◆ **Prompt**
Exactly reproduce the line that contains "C103: 150pF (GND, IN0) -> 47nF (GND, IN0)" and all lines after it in the entries below, through the very last line.

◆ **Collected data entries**
*****

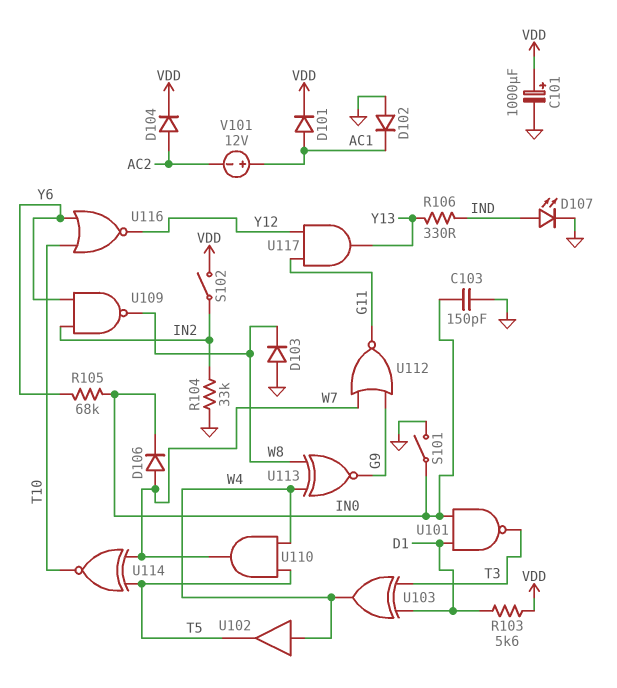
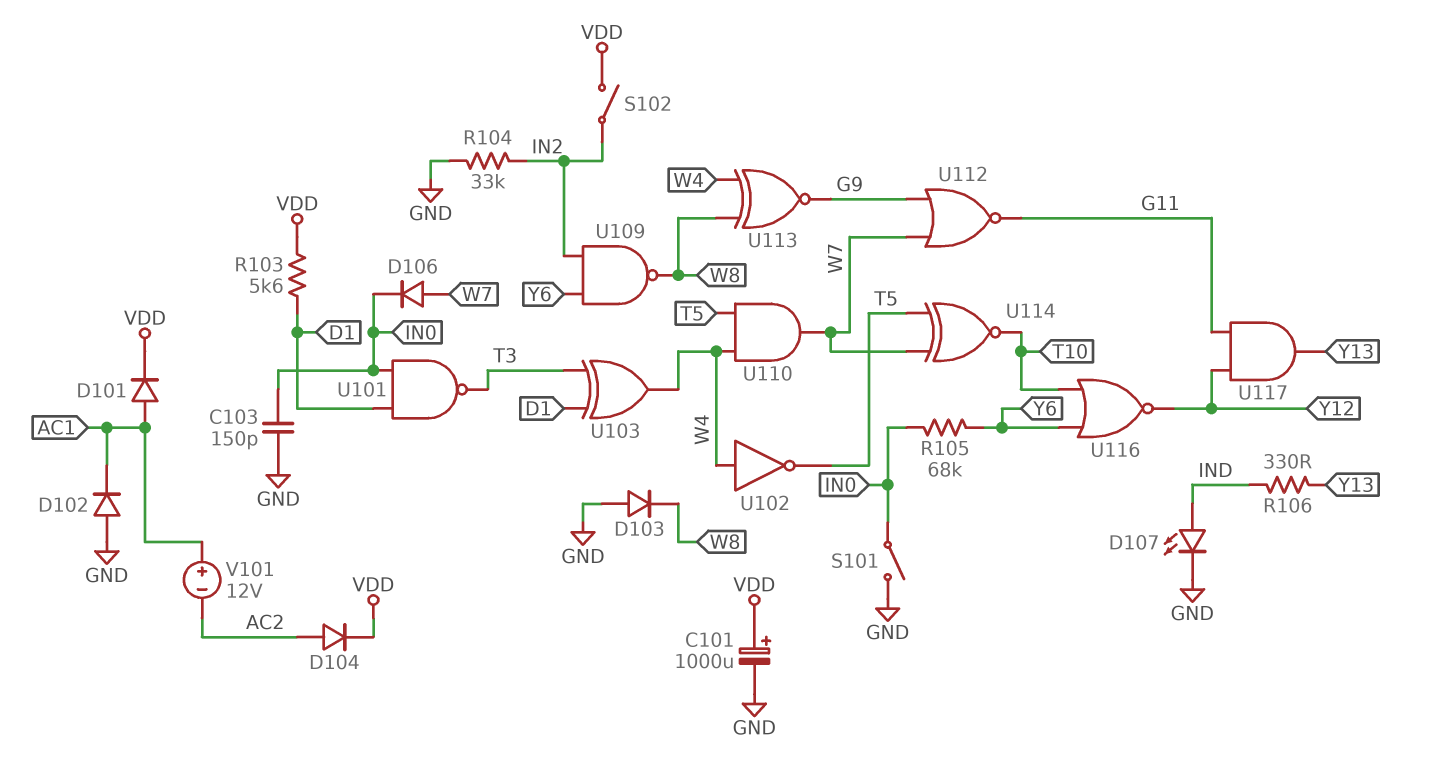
U102: buffer (in W4, out T5) -> NOT (in W4, out T5)

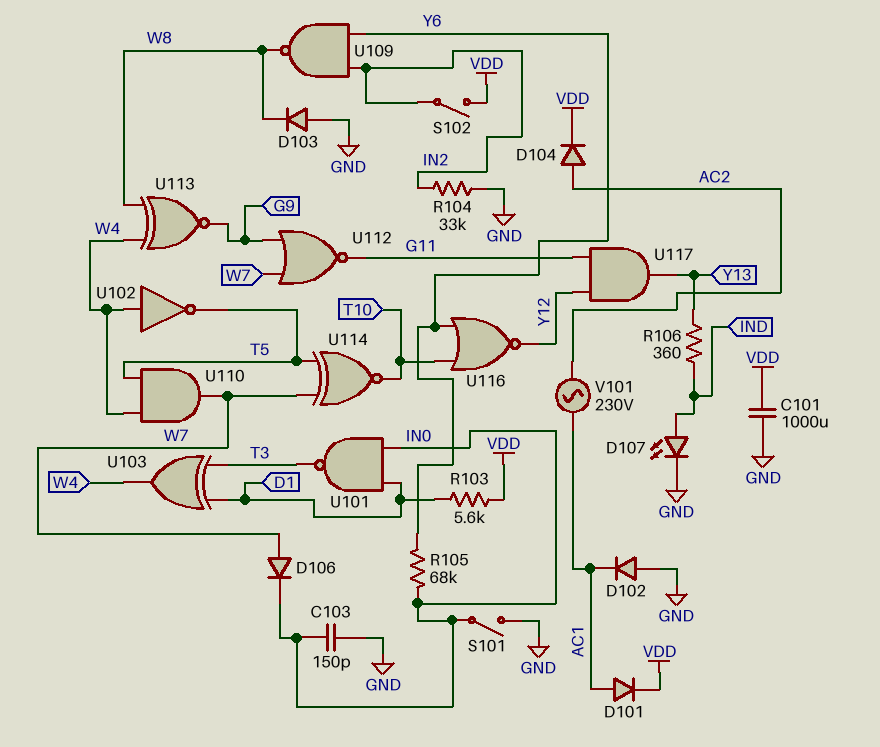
C101: 1000uF (plus VDD, minus GND) -> 1000uF (GND, VDD)
R106: 330 (IND, Y13) -> 360 (IND, Y13)
V101: 12V (plus AC1, minus AC2) -> AC 230V (AC1, AC2)

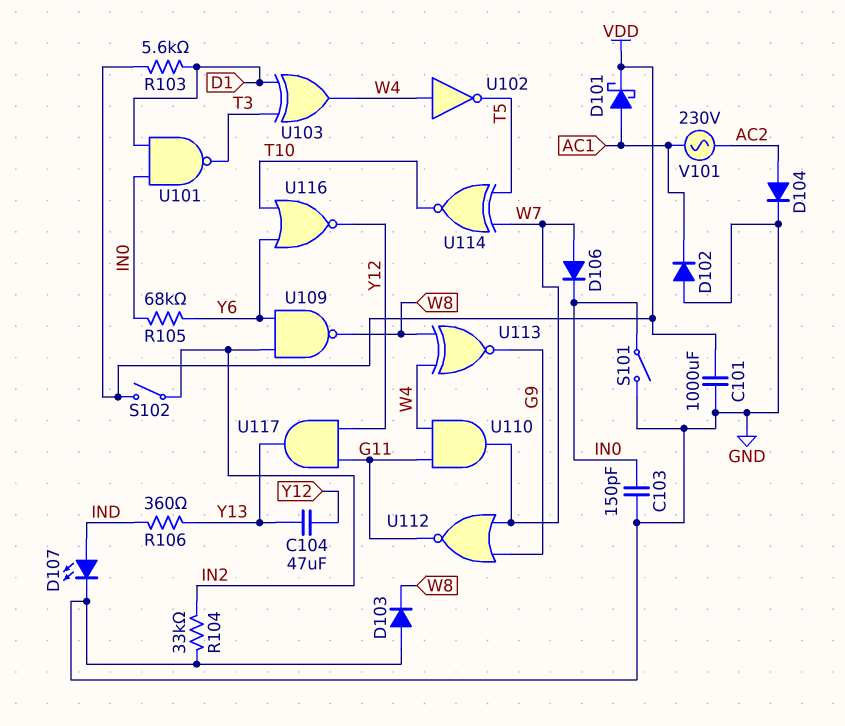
C104: none -> 47uF (Y12, Y13)
D101: diode (A AC1, K VDD) -> schottky (A AC1, K VDD)
D104: diode (A AC2, K VDD) -> diode (A AC2, K GND)
U110: AND (in T5, in W4, out W7) -> AND (in G11, in W4, out W7)

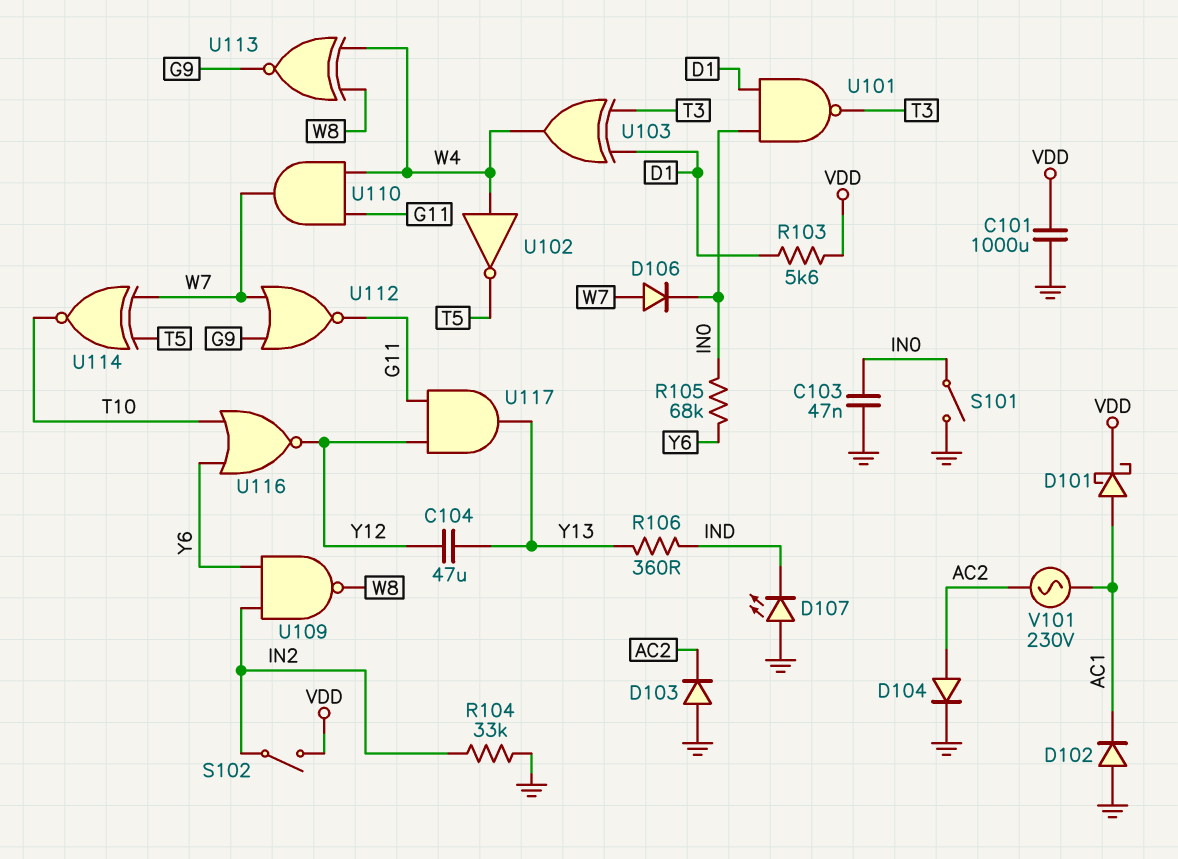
C103: 150pF (GND, IN0) -> 47nF (GND, IN0)
D103: diode (A GND, K W8) -> diode (A GND, K AC2)
D107: LED (A IND, K GND) -> LED (A GND, K IND)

*****

◆ **Answer to the problem**
C103: 150pF (GND, IN0) -> 47nF (GND, IN0)
D103: diode (A GND, K W8) -> diode (A GND, K AC2)
D107: LED (A IND, K GND) -> LED (A GND, K IND)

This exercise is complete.